[[ AVAILABLE DATA open ]]

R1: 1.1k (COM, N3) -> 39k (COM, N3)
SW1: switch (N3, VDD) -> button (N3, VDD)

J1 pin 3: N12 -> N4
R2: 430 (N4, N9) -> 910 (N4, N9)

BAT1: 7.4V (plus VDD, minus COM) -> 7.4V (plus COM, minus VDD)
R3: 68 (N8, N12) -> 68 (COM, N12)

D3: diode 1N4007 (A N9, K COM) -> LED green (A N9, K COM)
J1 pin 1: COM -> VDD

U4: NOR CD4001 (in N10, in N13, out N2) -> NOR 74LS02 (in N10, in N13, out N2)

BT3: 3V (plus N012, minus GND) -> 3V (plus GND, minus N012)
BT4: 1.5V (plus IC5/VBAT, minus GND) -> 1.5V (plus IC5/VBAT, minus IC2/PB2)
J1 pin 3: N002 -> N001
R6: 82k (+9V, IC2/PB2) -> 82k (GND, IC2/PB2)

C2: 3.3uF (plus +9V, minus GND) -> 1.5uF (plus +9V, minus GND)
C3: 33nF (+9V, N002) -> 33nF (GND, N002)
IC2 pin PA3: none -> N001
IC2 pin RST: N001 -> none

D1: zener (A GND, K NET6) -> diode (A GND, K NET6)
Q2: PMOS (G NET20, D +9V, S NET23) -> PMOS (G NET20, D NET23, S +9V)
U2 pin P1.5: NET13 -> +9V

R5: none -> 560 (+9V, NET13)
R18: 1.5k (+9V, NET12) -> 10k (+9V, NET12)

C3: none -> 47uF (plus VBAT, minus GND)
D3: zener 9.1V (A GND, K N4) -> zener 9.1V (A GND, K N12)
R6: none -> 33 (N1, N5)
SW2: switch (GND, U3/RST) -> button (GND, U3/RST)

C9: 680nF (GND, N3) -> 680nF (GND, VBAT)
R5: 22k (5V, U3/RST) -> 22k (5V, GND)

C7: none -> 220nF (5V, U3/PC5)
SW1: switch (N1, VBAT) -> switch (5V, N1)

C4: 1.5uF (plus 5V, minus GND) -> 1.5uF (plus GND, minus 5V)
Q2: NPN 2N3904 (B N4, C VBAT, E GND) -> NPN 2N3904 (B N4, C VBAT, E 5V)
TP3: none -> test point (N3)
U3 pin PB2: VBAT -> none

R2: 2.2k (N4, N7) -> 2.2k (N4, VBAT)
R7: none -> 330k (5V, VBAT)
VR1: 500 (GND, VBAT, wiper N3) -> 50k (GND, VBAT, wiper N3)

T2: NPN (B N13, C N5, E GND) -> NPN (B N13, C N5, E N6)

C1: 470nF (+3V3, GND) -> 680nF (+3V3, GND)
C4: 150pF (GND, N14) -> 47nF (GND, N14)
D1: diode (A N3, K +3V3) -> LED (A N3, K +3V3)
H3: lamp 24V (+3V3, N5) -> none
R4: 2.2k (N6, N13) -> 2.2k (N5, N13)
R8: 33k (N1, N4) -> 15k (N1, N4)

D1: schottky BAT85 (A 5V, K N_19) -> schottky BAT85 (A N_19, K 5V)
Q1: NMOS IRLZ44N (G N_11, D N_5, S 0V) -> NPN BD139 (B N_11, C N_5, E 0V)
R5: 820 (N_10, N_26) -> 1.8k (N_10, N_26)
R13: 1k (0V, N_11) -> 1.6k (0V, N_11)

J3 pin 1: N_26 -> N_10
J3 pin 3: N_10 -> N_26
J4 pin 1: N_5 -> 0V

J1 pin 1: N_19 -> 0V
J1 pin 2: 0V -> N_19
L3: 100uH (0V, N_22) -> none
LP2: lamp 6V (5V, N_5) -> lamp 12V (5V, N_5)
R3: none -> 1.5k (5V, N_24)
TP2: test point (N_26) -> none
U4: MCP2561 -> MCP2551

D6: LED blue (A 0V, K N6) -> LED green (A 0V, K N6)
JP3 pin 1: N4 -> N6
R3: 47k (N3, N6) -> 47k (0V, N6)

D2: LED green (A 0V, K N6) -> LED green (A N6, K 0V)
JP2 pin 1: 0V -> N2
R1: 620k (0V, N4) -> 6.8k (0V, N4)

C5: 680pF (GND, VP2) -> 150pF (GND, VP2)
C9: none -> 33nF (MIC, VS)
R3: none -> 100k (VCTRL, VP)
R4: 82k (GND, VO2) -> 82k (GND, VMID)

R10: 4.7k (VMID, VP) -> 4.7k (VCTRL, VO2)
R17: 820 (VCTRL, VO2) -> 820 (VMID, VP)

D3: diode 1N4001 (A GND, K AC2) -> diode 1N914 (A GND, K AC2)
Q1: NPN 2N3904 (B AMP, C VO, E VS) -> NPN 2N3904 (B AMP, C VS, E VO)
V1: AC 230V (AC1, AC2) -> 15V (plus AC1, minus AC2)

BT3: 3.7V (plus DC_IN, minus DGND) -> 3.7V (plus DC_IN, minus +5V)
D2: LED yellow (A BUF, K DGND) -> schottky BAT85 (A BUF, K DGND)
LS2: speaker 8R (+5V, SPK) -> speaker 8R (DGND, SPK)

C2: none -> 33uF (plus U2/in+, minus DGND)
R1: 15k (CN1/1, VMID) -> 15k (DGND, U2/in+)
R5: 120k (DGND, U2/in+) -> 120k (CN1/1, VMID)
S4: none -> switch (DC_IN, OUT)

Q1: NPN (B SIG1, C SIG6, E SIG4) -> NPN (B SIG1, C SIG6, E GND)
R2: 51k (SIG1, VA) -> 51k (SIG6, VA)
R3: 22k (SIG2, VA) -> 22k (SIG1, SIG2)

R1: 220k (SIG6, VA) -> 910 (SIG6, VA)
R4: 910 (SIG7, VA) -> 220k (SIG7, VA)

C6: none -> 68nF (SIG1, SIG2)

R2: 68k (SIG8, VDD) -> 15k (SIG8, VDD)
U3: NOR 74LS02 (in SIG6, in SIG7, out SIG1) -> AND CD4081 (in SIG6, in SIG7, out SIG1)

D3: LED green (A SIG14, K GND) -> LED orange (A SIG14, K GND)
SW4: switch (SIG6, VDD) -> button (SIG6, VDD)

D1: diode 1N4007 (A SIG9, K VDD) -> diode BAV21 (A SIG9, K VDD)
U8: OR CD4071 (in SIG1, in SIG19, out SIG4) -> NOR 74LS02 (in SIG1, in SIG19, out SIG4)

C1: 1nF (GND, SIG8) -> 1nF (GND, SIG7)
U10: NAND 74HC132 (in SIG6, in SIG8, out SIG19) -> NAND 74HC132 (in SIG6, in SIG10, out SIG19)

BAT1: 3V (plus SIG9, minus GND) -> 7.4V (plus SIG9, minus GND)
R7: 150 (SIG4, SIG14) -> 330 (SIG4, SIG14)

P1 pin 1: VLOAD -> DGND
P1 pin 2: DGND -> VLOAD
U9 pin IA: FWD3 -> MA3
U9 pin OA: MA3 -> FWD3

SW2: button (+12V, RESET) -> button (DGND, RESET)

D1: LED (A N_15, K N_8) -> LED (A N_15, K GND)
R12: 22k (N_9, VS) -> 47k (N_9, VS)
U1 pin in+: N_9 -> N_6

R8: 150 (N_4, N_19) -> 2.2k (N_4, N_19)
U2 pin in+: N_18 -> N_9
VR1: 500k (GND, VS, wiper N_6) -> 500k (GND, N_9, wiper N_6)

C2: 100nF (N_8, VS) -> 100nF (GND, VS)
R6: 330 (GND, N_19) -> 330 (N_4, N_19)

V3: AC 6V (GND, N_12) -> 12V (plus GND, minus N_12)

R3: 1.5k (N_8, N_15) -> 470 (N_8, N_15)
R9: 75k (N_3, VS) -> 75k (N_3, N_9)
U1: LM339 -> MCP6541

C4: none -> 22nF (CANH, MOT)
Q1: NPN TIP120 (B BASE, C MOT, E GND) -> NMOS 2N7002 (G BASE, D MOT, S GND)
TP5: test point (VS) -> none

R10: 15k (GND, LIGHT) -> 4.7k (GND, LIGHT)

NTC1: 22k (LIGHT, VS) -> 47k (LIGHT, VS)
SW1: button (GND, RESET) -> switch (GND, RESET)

[[ AVAILABLE DATA closed ]]

TASK REQUIREMENTS:
Output the material above exactly, but only from the line that carries "C7: none -> 220nF (5V, U3/PC5)" through the line that carries "R5: 120k (DGND, U2/in+) -> 120k (CN1/1, VMID)".

RESPONSE TO THIS TASK:
C7: none -> 220nF (5V, U3/PC5)
SW1: switch (N1, VBAT) -> switch (5V, N1)

C4: 1.5uF (plus 5V, minus GND) -> 1.5uF (plus GND, minus 5V)
Q2: NPN 2N3904 (B N4, C VBAT, E GND) -> NPN 2N3904 (B N4, C VBAT, E 5V)
TP3: none -> test point (N3)
U3 pin PB2: VBAT -> none

R2: 2.2k (N4, N7) -> 2.2k (N4, VBAT)
R7: none -> 330k (5V, VBAT)
VR1: 500 (GND, VBAT, wiper N3) -> 50k (GND, VBAT, wiper N3)

T2: NPN (B N13, C N5, E GND) -> NPN (B N13, C N5, E N6)

C1: 470nF (+3V3, GND) -> 680nF (+3V3, GND)
C4: 150pF (GND, N14) -> 47nF (GND, N14)
D1: diode (A N3, K +3V3) -> LED (A N3, K +3V3)
H3: lamp 24V (+3V3, N5) -> none
R4: 2.2k (N6, N13) -> 2.2k (N5, N13)
R8: 33k (N1, N4) -> 15k (N1, N4)

D1: schottky BAT85 (A 5V, K N_19) -> schottky BAT85 (A N_19, K 5V)
Q1: NMOS IRLZ44N (G N_11, D N_5, S 0V) -> NPN BD139 (B N_11, C N_5, E 0V)
R5: 820 (N_10, N_26) -> 1.8k (N_10, N_26)
R13: 1k (0V, N_11) -> 1.6k (0V, N_11)

J3 pin 1: N_26 -> N_10
J3 pin 3: N_10 -> N_26
J4 pin 1: N_5 -> 0V

J1 pin 1: N_19 -> 0V
J1 pin 2: 0V -> N_19
L3: 100uH (0V, N_22) -> none
LP2: lamp 6V (5V, N_5) -> lamp 12V (5V, N_5)
R3: none -> 1.5k (5V, N_24)
TP2: test point (N_26) -> none
U4: MCP2561 -> MCP2551

D6: LED blue (A 0V, K N6) -> LED green (A 0V, K N6)
JP3 pin 1: N4 -> N6
R3: 47k (N3, N6) -> 47k (0V, N6)

D2: LED green (A 0V, K N6) -> LED green (A N6, K 0V)
JP2 pin 1: 0V -> N2
R1: 620k (0V, N4) -> 6.8k (0V, N4)

C5: 680pF (GND, VP2) -> 150pF (GND, VP2)
C9: none -> 33nF (MIC, VS)
R3: none -> 100k (VCTRL, VP)
R4: 82k (GND, VO2) -> 82k (GND, VMID)

R10: 4.7k (VMID, VP) -> 4.7k (VCTRL, VO2)
R17: 820 (VCTRL, VO2) -> 820 (VMID, VP)

D3: diode 1N4001 (A GND, K AC2) -> diode 1N914 (A GND, K AC2)
Q1: NPN 2N3904 (B AMP, C VO, E VS) -> NPN 2N3904 (B AMP, C VS, E VO)
V1: AC 230V (AC1, AC2) -> 15V (plus AC1, minus AC2)

BT3: 3.7V (plus DC_IN, minus DGND) -> 3.7V (plus DC_IN, minus +5V)
D2: LED yellow (A BUF, K DGND) -> schottky BAT85 (A BUF, K DGND)
LS2: speaker 8R (+5V, SPK) -> speaker 8R (DGND, SPK)

C2: none -> 33uF (plus U2/in+, minus DGND)
R1: 15k (CN1/1, VMID) -> 15k (DGND, U2/in+)
R5: 120k (DGND, U2/in+) -> 120k (CN1/1, VMID)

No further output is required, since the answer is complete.